** Opening Records provided block **

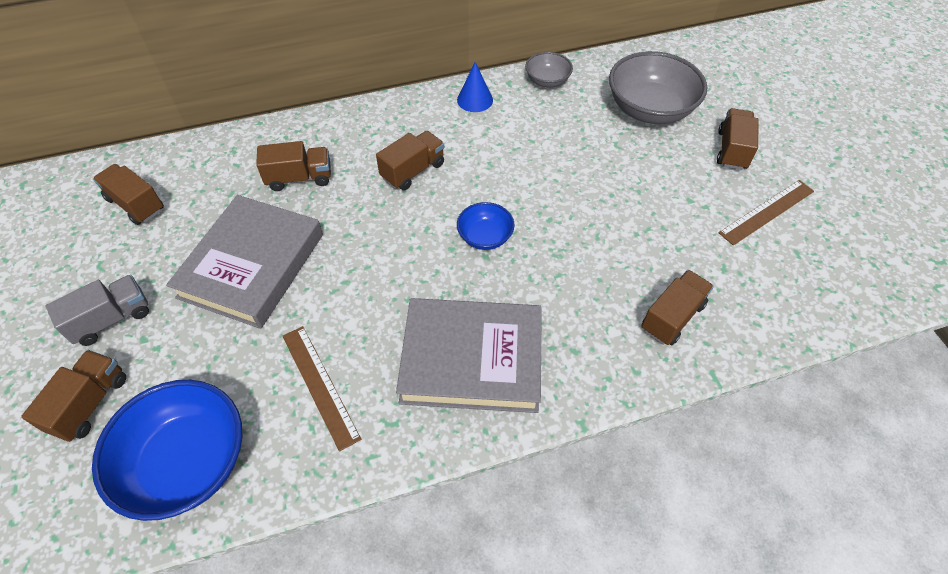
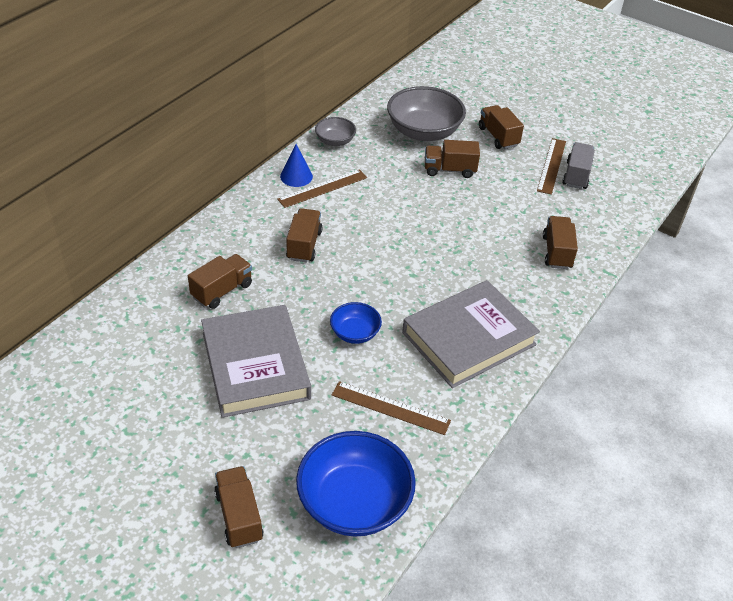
camera: 40 degrees left, 10 degrees down
(111, 319) = (186, 459): grey truck -> grey truck (576, 175)
(136, 204) = (104, 376): brown truck -> brown truck (449, 170)
(485, 237) = (400, 263): blue bowl -> blue bowl (355, 333)
(487, 123) = (323, 188): none -> brown ruler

** Closing Records provided block **

▶ Task brief
Please retype the records above exactly, leaving every image out.

▶ Answer to the exercise
camera: 40 degrees left, 10 degrees down
(111, 319) = (186, 459): grey truck -> grey truck (576, 175)
(136, 204) = (104, 376): brown truck -> brown truck (449, 170)
(485, 237) = (400, 263): blue bowl -> blue bowl (355, 333)
(487, 123) = (323, 188): none -> brown ruler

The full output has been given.